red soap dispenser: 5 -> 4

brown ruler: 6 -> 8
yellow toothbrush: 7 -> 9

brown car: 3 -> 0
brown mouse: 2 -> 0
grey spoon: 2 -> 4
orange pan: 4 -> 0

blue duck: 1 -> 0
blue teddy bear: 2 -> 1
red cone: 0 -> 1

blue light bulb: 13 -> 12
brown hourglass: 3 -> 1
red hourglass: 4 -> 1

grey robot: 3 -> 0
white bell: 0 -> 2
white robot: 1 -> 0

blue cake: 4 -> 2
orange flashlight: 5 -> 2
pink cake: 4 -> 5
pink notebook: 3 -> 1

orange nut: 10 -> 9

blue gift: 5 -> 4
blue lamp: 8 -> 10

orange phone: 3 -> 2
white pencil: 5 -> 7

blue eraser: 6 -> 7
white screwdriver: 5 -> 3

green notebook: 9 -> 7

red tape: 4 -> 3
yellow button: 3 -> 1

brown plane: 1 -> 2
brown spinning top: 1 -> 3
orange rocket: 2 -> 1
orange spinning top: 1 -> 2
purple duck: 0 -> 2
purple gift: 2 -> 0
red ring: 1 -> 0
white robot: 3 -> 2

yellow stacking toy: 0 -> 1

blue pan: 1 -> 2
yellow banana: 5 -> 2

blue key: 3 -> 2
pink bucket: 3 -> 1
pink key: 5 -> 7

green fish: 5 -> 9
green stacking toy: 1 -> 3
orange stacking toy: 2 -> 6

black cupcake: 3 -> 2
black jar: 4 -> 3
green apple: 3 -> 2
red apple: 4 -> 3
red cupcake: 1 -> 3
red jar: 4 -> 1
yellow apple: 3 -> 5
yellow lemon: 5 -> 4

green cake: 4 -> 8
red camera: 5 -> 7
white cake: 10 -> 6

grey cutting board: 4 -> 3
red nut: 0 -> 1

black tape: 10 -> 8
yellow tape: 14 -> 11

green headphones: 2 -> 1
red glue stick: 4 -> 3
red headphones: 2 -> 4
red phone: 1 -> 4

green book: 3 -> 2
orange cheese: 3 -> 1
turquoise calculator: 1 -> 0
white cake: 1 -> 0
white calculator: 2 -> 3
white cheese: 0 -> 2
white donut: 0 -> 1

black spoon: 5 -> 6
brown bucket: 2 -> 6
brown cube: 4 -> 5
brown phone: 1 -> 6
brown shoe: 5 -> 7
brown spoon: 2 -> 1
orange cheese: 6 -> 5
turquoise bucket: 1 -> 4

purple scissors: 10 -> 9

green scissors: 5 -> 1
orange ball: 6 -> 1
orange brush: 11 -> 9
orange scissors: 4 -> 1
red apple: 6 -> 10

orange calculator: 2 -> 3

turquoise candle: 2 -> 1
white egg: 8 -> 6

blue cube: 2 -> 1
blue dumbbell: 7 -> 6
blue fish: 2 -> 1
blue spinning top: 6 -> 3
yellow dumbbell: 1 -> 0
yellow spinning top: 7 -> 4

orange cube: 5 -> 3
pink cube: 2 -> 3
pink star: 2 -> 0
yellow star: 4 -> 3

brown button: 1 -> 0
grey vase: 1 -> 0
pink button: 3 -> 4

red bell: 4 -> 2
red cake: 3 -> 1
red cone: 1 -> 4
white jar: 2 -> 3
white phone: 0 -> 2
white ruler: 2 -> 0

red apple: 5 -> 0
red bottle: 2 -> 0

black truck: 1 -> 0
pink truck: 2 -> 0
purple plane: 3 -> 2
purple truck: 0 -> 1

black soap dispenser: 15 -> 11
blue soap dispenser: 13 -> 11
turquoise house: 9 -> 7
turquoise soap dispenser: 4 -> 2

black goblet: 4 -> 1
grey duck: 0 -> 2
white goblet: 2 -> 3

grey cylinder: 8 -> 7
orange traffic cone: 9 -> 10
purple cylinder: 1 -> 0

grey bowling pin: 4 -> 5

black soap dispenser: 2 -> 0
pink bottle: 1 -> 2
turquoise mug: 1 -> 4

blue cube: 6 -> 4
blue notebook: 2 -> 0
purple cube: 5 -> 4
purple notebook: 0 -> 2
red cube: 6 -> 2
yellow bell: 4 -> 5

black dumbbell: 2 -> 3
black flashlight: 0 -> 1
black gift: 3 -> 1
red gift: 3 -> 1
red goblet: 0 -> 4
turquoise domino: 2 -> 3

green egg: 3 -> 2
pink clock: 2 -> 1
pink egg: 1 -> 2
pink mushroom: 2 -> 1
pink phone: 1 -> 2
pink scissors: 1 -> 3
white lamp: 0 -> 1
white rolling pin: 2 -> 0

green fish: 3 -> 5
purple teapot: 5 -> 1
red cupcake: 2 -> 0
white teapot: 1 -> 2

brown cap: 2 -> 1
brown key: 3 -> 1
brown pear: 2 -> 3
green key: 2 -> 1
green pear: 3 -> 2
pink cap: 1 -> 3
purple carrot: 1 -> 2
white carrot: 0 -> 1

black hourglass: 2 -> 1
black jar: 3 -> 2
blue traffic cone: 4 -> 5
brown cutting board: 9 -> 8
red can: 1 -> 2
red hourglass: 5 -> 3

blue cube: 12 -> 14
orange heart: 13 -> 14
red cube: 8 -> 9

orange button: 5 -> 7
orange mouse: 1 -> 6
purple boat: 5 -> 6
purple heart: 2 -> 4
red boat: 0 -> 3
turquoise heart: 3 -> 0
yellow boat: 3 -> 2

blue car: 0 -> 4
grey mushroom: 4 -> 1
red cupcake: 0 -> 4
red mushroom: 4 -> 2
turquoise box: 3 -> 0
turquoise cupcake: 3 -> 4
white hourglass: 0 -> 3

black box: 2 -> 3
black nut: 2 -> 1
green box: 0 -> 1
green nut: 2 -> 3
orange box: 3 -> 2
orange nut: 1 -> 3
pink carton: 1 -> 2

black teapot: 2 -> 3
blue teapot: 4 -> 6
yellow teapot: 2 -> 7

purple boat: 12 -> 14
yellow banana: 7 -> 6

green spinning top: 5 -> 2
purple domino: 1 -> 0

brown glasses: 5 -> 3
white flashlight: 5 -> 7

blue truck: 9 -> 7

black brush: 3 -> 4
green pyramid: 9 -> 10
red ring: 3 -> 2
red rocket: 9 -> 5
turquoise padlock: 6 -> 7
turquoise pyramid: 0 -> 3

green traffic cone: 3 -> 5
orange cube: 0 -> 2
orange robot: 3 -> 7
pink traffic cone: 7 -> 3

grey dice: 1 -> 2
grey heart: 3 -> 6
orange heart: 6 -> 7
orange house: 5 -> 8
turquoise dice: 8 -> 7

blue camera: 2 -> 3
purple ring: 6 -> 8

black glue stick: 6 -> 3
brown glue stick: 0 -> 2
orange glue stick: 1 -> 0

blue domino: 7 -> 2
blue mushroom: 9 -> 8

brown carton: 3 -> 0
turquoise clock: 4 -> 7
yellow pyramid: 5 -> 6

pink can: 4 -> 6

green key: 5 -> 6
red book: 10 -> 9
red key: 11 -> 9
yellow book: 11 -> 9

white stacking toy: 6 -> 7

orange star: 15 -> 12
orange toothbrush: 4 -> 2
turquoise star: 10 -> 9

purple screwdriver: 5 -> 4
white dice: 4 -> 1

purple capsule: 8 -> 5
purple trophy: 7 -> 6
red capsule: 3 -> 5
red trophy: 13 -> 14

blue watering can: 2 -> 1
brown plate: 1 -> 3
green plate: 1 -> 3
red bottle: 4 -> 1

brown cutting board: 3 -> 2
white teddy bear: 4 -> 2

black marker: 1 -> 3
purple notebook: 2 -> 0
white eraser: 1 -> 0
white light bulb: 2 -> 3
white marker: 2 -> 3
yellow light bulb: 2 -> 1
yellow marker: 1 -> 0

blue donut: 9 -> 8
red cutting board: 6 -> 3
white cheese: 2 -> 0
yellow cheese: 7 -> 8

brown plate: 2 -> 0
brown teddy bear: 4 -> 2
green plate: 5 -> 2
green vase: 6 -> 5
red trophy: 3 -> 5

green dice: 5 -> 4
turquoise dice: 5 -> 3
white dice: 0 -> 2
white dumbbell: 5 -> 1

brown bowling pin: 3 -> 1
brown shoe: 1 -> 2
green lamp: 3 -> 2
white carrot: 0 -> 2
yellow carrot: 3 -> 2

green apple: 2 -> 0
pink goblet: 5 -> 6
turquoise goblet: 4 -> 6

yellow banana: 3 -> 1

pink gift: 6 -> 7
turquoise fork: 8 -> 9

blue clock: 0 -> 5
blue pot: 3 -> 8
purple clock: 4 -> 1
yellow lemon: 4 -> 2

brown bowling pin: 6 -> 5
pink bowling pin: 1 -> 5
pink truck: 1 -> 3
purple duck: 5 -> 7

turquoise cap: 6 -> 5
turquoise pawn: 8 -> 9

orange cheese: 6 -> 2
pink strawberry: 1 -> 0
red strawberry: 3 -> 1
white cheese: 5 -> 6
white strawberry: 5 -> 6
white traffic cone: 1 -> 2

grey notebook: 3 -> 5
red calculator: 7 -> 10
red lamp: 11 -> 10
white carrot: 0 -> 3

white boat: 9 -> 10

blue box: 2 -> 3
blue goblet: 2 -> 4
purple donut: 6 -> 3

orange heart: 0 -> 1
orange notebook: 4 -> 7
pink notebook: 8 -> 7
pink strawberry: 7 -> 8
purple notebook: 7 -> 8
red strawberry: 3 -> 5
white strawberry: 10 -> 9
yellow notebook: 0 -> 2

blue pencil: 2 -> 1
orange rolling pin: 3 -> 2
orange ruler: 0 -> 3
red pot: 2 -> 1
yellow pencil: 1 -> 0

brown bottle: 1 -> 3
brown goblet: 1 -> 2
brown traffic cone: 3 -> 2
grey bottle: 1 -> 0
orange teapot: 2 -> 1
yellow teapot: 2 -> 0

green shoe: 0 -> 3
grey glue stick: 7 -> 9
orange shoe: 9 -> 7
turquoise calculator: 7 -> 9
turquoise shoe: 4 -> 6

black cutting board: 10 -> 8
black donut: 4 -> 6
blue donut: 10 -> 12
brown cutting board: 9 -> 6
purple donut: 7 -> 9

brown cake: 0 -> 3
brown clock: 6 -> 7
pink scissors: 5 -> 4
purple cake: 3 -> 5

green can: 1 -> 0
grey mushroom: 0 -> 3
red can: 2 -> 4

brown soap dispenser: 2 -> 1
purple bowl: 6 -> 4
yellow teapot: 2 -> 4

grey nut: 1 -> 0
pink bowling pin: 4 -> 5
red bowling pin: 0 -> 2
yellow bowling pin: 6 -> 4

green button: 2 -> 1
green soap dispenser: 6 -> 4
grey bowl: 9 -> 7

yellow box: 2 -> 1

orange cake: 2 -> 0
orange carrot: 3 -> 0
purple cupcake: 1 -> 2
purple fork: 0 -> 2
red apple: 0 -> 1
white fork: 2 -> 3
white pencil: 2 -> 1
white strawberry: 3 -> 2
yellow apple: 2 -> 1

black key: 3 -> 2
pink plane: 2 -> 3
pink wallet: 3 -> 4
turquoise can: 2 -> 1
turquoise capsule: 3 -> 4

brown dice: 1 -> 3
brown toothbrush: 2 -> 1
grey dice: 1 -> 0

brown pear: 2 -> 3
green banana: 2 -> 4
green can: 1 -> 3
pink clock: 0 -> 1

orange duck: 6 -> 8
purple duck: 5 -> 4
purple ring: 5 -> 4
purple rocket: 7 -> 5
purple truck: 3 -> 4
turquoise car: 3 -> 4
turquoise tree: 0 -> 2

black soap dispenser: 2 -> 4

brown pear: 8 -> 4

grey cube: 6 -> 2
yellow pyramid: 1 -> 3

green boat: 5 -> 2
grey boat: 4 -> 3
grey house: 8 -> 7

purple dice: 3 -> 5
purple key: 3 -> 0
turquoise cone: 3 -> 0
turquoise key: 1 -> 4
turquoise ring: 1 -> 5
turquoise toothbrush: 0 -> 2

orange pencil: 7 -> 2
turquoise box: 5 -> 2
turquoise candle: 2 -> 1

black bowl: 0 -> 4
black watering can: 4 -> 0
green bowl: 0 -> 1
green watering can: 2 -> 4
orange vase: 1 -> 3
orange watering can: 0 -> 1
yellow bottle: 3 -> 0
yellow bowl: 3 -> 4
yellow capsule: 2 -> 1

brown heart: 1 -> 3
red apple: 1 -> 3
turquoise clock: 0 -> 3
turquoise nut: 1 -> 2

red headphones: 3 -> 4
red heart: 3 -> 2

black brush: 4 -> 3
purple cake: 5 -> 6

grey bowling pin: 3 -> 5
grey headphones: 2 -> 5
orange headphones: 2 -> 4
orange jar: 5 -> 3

### Task instructions
Using the entries above, return exactly the lines from the line with "green can: 1 -> 0" to the line with "purple key: 3 -> 0", counting both of those lines.

### Output of the exercise
green can: 1 -> 0
grey mushroom: 0 -> 3
red can: 2 -> 4

brown soap dispenser: 2 -> 1
purple bowl: 6 -> 4
yellow teapot: 2 -> 4

grey nut: 1 -> 0
pink bowling pin: 4 -> 5
red bowling pin: 0 -> 2
yellow bowling pin: 6 -> 4

green button: 2 -> 1
green soap dispenser: 6 -> 4
grey bowl: 9 -> 7

yellow box: 2 -> 1

orange cake: 2 -> 0
orange carrot: 3 -> 0
purple cupcake: 1 -> 2
purple fork: 0 -> 2
red apple: 0 -> 1
white fork: 2 -> 3
white pencil: 2 -> 1
white strawberry: 3 -> 2
yellow apple: 2 -> 1

black key: 3 -> 2
pink plane: 2 -> 3
pink wallet: 3 -> 4
turquoise can: 2 -> 1
turquoise capsule: 3 -> 4

brown dice: 1 -> 3
brown toothbrush: 2 -> 1
grey dice: 1 -> 0

brown pear: 2 -> 3
green banana: 2 -> 4
green can: 1 -> 3
pink clock: 0 -> 1

orange duck: 6 -> 8
purple duck: 5 -> 4
purple ring: 5 -> 4
purple rocket: 7 -> 5
purple truck: 3 -> 4
turquoise car: 3 -> 4
turquoise tree: 0 -> 2

black soap dispenser: 2 -> 4

brown pear: 8 -> 4

grey cube: 6 -> 2
yellow pyramid: 1 -> 3

green boat: 5 -> 2
grey boat: 4 -> 3
grey house: 8 -> 7

purple dice: 3 -> 5
purple key: 3 -> 0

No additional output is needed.